Records for processing —
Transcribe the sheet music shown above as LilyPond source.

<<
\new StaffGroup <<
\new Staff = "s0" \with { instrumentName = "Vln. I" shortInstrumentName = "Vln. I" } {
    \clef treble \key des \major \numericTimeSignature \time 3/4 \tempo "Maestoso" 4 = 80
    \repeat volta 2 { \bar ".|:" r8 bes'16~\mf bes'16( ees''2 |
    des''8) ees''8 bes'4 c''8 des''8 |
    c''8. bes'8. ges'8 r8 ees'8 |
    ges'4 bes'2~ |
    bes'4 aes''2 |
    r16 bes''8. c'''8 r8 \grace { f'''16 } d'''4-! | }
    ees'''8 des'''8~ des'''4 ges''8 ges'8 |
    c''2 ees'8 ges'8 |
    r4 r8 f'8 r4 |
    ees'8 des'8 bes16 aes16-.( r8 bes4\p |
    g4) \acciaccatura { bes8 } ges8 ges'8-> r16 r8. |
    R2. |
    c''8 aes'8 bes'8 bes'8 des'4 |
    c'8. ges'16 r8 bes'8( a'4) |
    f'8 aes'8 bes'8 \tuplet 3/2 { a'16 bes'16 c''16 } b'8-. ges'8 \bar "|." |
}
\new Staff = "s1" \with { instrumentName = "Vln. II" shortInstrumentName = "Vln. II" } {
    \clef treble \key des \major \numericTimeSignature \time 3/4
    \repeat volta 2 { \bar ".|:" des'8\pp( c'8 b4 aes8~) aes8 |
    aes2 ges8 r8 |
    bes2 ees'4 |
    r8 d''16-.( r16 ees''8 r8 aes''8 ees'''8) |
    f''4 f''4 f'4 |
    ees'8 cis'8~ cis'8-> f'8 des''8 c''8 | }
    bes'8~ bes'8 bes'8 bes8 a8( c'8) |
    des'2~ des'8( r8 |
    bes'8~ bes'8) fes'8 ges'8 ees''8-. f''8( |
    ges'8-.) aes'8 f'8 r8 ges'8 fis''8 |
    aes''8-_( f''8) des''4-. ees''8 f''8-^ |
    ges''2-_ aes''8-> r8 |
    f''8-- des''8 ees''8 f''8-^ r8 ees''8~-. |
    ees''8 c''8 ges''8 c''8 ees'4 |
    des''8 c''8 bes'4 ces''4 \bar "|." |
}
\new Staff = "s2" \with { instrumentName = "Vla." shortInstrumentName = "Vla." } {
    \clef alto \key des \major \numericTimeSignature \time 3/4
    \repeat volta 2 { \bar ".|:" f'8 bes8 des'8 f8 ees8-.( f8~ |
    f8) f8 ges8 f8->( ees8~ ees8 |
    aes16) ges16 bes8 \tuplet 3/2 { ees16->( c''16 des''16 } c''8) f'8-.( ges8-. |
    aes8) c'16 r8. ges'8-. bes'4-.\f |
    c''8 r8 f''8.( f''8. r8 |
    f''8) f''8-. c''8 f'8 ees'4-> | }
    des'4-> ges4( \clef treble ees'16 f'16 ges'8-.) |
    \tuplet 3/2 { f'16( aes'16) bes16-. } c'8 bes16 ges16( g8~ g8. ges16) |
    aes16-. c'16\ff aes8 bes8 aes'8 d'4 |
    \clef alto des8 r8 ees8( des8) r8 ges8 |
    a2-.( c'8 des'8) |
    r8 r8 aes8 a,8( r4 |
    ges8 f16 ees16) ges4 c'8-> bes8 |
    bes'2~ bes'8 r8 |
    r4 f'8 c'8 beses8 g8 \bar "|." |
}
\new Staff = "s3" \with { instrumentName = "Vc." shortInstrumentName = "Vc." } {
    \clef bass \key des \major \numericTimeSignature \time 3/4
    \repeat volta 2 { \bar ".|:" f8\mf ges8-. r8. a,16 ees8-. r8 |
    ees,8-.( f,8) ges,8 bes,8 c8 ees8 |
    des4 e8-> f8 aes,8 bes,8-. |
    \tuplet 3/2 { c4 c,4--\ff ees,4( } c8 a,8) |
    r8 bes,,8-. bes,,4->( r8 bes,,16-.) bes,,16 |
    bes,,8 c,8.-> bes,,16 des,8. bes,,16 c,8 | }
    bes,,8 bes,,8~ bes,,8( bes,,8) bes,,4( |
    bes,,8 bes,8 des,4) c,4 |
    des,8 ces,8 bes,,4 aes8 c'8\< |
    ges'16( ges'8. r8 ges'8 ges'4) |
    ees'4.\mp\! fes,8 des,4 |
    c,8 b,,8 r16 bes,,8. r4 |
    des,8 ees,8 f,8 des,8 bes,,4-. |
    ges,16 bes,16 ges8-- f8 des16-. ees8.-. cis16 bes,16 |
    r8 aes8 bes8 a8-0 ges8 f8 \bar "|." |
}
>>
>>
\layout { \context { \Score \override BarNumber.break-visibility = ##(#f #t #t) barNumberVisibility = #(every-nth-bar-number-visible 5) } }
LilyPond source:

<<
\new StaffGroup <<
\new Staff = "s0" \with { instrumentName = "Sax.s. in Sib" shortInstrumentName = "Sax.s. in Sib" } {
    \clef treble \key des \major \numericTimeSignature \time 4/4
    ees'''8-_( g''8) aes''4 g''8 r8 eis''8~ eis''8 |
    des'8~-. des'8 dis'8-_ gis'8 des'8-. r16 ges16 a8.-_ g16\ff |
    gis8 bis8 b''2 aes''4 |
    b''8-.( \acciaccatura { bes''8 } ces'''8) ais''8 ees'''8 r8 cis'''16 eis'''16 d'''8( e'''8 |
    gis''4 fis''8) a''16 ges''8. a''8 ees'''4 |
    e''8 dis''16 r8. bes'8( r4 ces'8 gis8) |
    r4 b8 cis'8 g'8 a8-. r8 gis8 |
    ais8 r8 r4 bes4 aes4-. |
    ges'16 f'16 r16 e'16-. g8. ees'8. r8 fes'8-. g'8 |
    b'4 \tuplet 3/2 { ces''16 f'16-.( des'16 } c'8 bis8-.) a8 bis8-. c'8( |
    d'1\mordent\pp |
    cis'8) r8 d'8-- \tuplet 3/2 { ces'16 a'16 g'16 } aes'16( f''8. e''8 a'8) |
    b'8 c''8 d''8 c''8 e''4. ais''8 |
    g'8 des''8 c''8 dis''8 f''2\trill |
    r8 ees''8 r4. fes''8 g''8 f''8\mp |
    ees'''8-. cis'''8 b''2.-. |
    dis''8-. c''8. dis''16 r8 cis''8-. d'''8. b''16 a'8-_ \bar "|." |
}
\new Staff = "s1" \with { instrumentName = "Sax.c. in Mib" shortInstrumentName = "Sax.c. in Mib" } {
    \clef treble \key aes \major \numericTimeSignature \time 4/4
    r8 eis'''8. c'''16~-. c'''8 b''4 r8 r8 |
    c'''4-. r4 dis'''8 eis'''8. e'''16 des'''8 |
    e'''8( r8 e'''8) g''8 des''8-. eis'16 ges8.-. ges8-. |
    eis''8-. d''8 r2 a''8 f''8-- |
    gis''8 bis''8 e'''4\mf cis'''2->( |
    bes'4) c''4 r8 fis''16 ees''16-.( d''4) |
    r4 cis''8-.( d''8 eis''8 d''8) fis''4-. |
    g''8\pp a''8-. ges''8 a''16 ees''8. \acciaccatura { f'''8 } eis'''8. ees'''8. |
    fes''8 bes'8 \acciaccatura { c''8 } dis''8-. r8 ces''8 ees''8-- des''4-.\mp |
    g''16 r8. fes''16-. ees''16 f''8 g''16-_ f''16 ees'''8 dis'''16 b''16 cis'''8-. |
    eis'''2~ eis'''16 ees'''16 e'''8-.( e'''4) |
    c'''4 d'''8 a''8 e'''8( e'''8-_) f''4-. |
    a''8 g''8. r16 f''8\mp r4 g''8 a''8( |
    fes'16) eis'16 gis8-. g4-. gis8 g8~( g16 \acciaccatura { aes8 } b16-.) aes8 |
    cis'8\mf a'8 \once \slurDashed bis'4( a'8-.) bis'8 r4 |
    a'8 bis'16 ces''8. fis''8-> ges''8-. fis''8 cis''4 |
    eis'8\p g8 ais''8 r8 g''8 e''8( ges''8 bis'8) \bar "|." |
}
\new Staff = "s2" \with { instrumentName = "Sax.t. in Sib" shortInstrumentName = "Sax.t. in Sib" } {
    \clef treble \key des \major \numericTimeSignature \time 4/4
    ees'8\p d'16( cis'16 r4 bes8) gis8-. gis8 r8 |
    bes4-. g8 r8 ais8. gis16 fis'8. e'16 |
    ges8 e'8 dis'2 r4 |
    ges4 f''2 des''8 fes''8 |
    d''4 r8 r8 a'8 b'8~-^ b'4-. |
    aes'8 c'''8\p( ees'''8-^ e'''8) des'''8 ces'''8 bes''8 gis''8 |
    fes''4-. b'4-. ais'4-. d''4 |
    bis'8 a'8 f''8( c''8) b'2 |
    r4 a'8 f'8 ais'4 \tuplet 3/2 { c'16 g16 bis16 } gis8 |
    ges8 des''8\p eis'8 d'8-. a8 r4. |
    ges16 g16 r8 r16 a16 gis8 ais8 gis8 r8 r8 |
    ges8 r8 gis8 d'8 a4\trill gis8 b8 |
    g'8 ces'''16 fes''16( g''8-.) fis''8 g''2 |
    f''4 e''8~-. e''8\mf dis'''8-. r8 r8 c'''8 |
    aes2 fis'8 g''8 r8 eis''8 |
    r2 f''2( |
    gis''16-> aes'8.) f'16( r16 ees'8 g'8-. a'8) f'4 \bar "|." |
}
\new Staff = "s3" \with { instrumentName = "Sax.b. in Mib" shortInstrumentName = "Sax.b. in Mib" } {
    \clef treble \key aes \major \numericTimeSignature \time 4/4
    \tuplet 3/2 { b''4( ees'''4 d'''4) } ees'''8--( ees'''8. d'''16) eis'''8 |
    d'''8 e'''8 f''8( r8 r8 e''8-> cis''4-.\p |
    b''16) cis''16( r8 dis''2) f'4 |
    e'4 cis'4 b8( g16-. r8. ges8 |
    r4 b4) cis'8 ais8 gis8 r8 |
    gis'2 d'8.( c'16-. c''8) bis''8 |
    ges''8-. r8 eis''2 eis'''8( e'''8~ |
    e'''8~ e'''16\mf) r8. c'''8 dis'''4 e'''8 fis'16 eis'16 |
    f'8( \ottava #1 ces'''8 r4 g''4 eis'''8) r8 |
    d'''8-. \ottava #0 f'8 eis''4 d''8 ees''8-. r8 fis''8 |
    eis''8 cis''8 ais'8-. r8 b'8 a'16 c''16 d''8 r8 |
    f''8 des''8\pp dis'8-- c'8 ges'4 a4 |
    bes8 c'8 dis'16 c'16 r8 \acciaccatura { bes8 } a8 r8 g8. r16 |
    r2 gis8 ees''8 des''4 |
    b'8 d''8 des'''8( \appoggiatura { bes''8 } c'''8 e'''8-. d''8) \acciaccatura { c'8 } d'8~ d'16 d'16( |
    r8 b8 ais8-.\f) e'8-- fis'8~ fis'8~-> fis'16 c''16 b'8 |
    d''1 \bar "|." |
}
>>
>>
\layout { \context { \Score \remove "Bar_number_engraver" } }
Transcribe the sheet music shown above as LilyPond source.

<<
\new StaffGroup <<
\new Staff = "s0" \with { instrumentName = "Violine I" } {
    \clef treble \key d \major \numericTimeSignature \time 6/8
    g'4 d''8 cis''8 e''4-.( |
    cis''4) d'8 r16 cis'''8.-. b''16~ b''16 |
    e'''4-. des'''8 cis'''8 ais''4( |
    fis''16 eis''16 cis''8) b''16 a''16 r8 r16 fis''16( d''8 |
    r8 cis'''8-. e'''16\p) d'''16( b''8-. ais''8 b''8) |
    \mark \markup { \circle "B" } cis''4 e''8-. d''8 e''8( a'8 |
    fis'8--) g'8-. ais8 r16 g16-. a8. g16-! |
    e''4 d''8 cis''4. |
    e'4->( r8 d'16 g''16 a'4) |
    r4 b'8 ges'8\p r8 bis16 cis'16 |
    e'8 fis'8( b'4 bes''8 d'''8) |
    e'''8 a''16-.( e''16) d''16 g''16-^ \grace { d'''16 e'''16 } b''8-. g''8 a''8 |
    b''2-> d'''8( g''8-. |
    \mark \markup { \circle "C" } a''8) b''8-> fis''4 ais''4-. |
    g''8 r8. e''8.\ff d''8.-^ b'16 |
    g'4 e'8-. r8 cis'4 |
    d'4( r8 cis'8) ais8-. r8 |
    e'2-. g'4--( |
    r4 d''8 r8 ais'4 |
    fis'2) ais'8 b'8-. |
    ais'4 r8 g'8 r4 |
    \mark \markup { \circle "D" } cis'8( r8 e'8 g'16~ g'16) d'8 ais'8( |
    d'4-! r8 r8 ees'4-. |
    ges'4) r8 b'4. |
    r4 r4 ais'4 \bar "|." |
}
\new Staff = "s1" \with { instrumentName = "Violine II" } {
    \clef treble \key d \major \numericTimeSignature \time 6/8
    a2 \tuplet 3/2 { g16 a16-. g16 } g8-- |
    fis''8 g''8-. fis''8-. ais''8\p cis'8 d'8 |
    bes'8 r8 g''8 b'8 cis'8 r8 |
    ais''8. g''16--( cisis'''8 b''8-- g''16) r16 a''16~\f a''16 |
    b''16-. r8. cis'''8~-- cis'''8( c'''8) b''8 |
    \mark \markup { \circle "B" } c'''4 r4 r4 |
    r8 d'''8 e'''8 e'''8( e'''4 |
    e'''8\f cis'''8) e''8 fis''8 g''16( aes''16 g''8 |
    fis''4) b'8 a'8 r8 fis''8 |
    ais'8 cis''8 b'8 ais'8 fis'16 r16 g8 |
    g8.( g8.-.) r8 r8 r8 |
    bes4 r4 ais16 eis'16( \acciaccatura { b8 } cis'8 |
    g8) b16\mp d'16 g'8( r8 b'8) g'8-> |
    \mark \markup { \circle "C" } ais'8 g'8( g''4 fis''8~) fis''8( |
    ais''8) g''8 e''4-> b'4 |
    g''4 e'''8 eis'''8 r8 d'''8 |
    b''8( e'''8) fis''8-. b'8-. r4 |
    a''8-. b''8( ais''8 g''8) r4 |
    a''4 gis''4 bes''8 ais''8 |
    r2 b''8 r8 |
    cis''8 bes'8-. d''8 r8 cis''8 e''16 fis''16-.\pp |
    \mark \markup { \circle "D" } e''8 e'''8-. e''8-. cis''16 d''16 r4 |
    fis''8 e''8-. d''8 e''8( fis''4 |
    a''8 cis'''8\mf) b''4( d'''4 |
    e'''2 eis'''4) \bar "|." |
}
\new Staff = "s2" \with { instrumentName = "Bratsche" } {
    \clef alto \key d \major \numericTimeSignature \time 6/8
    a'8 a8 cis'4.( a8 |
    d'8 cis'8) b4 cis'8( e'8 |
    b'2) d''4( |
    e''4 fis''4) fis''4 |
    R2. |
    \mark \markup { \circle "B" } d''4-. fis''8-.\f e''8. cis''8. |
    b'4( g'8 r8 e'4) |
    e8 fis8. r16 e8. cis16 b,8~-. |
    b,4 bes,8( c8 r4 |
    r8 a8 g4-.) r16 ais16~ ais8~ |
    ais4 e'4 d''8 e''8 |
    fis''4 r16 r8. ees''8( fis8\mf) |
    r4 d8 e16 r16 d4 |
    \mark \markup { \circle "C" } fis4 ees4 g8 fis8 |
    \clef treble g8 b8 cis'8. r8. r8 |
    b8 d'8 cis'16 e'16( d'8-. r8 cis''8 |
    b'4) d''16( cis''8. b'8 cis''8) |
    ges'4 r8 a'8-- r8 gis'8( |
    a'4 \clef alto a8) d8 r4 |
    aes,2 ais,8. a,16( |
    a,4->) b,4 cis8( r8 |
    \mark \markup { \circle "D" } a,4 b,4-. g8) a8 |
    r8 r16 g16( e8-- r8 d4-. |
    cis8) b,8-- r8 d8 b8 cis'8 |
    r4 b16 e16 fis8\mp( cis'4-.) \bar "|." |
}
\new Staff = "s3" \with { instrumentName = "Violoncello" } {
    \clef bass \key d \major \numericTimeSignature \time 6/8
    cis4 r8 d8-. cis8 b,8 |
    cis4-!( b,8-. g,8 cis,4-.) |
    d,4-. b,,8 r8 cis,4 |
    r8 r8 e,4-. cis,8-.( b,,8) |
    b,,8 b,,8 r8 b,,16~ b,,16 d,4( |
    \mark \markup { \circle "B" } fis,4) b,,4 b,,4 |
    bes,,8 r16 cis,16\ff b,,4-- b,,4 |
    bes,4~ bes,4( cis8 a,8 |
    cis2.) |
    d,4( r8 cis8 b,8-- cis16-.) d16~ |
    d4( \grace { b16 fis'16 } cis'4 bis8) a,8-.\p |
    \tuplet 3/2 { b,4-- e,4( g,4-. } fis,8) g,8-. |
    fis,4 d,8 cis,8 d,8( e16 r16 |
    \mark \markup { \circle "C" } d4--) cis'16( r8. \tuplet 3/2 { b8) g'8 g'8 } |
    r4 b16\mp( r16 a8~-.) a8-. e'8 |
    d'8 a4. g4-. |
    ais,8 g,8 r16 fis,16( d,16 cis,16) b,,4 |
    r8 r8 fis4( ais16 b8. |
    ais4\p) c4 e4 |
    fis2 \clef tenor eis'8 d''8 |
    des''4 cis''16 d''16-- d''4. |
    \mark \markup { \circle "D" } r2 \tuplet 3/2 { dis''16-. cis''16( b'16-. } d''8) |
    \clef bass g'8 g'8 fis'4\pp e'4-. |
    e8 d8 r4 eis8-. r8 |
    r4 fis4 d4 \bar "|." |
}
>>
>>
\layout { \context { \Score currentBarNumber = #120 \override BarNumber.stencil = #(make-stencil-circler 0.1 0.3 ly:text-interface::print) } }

Your instructions — List each line from the entries above that contains the string "override".

Exercise answer —
\layout { \context { \Score \override BarNumber.break-visibility = ##(#f #t #t) barNumberVisibility = #(every-nth-bar-number-visible 5) } }
\layout { \context { \Score currentBarNumber = #120 \override BarNumber.stencil = #(make-stencil-circler 0.1 0.3 ly:text-interface::print) } }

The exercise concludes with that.